PROBLEM TO WORK ON:
Could you return, unchanged, the rows between the line holding "Question: Which point is" and the line holding "Based on the", both of those lines included?

DATA FOR THIS EXERCISE:
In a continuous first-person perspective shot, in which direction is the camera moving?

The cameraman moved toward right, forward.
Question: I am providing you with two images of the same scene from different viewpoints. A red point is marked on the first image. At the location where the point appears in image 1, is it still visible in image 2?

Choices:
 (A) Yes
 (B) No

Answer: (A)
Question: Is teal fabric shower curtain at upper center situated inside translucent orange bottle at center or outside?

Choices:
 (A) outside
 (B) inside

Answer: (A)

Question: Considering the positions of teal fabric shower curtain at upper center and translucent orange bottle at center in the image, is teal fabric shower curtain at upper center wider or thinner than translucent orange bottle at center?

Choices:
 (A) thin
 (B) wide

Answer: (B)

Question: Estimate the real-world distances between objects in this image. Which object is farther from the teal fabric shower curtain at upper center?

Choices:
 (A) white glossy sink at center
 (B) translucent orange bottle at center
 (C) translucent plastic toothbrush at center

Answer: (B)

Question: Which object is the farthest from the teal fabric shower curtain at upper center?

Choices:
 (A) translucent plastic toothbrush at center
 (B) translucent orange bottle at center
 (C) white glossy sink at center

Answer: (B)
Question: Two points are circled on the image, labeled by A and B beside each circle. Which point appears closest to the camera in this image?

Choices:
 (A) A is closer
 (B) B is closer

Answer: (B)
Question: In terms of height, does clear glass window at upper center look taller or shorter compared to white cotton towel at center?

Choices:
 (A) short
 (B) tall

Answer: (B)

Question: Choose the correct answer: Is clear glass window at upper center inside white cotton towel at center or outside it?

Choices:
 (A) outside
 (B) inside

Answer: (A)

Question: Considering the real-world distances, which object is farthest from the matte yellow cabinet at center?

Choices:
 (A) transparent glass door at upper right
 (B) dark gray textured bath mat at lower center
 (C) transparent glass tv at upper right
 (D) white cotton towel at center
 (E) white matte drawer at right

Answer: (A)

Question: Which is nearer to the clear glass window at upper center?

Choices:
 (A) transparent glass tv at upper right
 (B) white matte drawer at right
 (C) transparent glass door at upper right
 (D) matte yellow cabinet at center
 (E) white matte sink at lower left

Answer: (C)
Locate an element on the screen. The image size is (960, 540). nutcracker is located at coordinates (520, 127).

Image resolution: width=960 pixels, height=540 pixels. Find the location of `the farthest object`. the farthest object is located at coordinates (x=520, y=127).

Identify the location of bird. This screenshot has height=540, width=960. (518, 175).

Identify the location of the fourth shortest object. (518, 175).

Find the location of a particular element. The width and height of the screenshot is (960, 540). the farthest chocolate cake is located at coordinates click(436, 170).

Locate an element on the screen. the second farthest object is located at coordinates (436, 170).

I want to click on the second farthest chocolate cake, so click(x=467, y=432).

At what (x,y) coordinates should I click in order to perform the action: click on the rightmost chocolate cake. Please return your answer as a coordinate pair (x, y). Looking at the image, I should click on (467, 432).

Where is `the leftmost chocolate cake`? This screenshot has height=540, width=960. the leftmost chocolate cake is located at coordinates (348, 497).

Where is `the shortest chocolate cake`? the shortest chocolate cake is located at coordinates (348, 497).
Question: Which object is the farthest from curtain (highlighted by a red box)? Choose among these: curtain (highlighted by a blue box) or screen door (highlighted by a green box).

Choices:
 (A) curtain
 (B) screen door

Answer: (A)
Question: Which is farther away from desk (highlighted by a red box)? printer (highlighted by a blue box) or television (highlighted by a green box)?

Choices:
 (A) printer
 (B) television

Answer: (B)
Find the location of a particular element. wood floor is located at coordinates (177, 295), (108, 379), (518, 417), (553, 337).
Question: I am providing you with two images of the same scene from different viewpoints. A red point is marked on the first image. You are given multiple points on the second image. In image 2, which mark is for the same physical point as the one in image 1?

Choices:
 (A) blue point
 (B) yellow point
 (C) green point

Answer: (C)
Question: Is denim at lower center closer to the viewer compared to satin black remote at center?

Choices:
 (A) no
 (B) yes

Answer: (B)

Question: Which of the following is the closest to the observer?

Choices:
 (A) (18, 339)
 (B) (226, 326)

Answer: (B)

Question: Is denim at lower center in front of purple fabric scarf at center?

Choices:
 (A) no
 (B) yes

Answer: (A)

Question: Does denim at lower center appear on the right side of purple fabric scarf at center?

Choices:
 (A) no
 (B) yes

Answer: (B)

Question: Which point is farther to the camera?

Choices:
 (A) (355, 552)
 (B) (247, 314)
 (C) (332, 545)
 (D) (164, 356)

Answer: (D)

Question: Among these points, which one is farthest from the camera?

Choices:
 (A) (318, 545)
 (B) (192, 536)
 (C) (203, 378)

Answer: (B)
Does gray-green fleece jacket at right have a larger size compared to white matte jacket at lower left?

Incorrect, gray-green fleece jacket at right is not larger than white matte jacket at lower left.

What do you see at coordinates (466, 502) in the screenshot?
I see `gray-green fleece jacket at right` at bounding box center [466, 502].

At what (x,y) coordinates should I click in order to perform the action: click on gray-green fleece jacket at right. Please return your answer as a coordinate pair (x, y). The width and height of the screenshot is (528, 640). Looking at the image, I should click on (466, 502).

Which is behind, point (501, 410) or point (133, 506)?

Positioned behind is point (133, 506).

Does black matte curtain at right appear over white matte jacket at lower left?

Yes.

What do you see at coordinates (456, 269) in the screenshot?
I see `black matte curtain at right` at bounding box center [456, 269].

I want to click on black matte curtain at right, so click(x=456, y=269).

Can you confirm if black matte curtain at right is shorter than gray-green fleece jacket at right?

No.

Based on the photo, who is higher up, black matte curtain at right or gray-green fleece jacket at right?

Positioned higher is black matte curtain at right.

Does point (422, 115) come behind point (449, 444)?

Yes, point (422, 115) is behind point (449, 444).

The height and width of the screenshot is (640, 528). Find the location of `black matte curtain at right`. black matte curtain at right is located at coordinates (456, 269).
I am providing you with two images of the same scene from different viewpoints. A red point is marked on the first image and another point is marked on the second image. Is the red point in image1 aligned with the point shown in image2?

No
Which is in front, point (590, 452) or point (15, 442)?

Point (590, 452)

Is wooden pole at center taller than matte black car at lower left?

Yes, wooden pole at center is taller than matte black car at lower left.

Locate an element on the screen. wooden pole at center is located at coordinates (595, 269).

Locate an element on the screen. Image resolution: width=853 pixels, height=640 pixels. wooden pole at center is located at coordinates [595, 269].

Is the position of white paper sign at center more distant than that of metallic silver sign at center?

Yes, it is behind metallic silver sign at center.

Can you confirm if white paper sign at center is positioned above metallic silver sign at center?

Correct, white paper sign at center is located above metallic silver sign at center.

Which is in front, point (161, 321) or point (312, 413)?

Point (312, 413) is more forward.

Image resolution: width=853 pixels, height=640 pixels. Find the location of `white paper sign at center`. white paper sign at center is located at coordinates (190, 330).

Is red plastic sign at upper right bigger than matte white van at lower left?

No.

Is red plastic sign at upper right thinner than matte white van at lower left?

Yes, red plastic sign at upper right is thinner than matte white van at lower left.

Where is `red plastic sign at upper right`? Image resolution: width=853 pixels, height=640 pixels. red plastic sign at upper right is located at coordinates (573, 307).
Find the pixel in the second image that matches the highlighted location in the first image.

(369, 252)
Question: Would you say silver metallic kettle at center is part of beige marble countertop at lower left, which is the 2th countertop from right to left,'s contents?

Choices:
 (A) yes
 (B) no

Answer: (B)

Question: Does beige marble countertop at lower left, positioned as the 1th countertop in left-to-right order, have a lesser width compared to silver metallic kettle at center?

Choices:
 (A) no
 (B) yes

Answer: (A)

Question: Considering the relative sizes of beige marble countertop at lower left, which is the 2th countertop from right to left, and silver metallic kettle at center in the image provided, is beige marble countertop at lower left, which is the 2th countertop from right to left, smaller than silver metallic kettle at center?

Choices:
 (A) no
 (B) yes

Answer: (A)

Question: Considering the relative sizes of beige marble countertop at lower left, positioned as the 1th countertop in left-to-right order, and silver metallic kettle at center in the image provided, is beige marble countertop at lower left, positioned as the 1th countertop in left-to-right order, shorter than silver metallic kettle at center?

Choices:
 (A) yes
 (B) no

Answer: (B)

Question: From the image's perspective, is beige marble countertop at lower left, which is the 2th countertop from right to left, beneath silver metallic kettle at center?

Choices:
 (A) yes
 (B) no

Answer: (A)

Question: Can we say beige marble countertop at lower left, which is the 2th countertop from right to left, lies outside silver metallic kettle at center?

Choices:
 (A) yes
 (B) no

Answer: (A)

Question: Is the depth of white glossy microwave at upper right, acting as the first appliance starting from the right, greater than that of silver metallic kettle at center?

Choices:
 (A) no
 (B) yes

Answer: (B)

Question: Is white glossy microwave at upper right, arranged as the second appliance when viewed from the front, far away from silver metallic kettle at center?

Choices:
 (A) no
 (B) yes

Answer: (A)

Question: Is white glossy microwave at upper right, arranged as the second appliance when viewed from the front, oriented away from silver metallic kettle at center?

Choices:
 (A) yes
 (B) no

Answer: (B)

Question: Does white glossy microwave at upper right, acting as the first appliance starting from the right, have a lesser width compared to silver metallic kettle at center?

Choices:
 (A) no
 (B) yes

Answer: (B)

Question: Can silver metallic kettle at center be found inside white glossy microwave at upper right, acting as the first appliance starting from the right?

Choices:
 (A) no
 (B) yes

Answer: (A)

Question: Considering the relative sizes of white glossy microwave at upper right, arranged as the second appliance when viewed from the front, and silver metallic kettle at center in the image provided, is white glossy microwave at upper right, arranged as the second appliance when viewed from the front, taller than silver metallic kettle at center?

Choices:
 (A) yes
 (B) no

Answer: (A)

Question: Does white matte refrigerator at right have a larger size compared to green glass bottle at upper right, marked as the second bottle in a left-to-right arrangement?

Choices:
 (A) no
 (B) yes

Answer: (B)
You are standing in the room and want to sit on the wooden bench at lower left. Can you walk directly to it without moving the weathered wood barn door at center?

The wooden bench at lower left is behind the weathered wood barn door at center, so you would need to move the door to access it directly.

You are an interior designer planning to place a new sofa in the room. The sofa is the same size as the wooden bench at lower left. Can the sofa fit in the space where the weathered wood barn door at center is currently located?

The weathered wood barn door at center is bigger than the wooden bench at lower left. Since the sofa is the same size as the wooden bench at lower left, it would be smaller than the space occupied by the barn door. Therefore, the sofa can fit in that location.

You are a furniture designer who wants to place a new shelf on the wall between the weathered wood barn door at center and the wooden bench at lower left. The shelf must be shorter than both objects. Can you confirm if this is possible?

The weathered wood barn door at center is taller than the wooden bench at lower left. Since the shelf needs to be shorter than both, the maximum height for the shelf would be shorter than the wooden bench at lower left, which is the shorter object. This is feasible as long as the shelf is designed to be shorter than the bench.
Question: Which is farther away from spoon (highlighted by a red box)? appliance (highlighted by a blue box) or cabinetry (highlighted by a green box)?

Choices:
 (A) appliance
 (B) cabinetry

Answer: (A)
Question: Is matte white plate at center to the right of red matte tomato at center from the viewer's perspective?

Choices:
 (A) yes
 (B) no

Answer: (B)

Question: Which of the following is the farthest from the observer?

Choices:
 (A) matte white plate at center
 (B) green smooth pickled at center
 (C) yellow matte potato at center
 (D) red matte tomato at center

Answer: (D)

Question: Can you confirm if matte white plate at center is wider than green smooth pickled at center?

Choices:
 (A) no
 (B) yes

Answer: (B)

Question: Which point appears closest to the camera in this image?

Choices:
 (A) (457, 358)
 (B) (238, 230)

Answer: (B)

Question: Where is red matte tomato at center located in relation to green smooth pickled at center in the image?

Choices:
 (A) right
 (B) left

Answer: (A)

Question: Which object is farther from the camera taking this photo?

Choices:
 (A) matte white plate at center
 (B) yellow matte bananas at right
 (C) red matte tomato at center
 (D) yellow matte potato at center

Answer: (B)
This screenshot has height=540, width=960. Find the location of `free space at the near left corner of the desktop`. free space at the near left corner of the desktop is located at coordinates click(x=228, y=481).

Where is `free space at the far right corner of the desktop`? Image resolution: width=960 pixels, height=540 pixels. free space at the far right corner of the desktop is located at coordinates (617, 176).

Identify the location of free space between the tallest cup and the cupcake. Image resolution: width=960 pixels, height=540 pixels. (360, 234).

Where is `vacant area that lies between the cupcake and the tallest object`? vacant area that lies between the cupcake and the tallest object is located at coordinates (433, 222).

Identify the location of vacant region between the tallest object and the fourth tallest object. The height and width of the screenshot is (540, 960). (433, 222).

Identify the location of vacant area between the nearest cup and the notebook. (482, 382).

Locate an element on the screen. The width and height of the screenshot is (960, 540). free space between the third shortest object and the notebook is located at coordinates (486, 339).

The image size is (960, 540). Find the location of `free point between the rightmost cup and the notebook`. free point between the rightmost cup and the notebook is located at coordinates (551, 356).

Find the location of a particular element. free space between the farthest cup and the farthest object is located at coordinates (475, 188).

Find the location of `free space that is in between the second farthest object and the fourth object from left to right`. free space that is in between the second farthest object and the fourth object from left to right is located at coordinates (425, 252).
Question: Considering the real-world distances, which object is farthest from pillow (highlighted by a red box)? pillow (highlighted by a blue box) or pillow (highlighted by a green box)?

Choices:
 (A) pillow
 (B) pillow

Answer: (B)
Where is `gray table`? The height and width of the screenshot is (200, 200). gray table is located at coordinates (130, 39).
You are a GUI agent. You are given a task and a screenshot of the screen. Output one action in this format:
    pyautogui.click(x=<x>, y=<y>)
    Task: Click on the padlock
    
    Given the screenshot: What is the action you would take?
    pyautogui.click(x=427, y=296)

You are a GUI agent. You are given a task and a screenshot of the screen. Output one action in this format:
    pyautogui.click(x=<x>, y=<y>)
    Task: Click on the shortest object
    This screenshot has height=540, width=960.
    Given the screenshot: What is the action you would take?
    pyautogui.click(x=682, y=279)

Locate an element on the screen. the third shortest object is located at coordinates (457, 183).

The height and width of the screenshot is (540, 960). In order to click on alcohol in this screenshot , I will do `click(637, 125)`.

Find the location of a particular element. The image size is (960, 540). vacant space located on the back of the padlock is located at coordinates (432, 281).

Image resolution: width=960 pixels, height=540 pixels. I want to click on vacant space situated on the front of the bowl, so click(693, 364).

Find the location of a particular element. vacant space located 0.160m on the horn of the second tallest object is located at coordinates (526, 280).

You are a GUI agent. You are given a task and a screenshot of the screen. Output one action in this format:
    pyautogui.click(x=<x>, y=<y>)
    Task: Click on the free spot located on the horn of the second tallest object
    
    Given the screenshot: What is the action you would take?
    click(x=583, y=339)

SOLUTION TO THE EXERCISE:
Question: Which point is farther to the camera?

Choices:
 (A) (355, 552)
 (B) (247, 314)
 (C) (332, 545)
 (D) (164, 356)

Answer: (D)

Question: Among these points, which one is farthest from the camera?

Choices:
 (A) (318, 545)
 (B) (192, 536)
 (C) (203, 378)

Answer: (B)
Does gray-green fleece jacket at right have a larger size compared to white matte jacket at lower left?

Incorrect, gray-green fleece jacket at right is not larger than white matte jacket at lower left.

What do you see at coordinates (466, 502) in the screenshot?
I see `gray-green fleece jacket at right` at bounding box center [466, 502].

At what (x,y) coordinates should I click in order to perform the action: click on gray-green fleece jacket at right. Please return your answer as a coordinate pair (x, y). The width and height of the screenshot is (528, 640). Looking at the image, I should click on (466, 502).

Which is behind, point (501, 410) or point (133, 506)?

Positioned behind is point (133, 506).

Does black matte curtain at right appear over white matte jacket at lower left?

Yes.

What do you see at coordinates (456, 269) in the screenshot?
I see `black matte curtain at right` at bounding box center [456, 269].

I want to click on black matte curtain at right, so click(x=456, y=269).

Can you confirm if black matte curtain at right is shorter than gray-green fleece jacket at right?

No.

Based on the photo, who is higher up, black matte curtain at right or gray-green fleece jacket at right?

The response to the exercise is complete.